**Task item:**
Each entry below should be output exactly, apart from its images.

───── Dataset extract

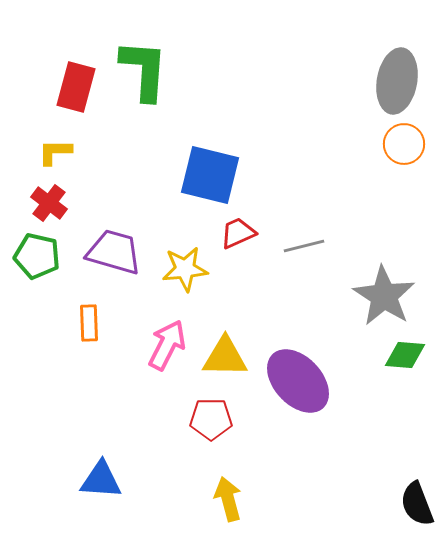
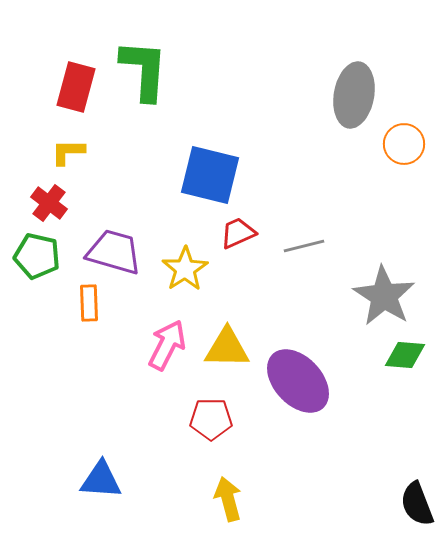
gray ellipse: moved 43 px left, 14 px down
yellow L-shape: moved 13 px right
yellow star: rotated 27 degrees counterclockwise
orange rectangle: moved 20 px up
yellow triangle: moved 2 px right, 9 px up
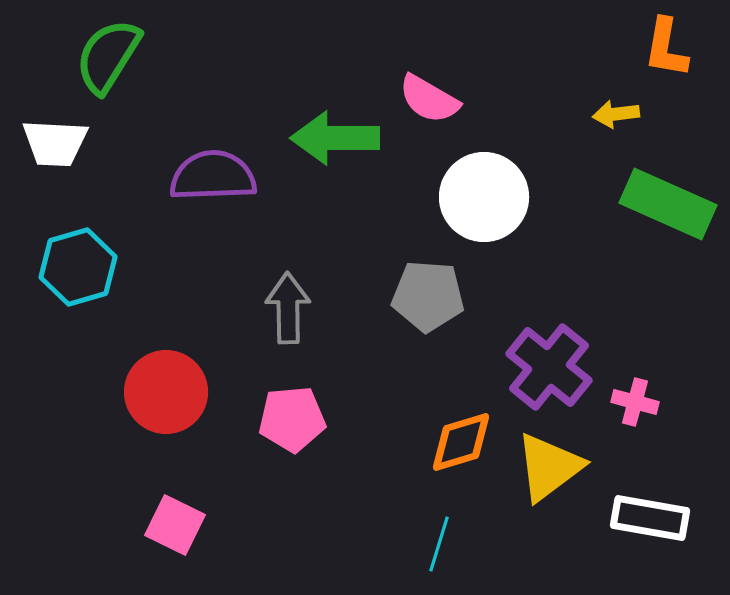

──────────

**Expected answer:**
gray ellipse: moved 43 px left, 14 px down
yellow L-shape: moved 13 px right
yellow star: rotated 27 degrees counterclockwise
orange rectangle: moved 20 px up
yellow triangle: moved 2 px right, 9 px up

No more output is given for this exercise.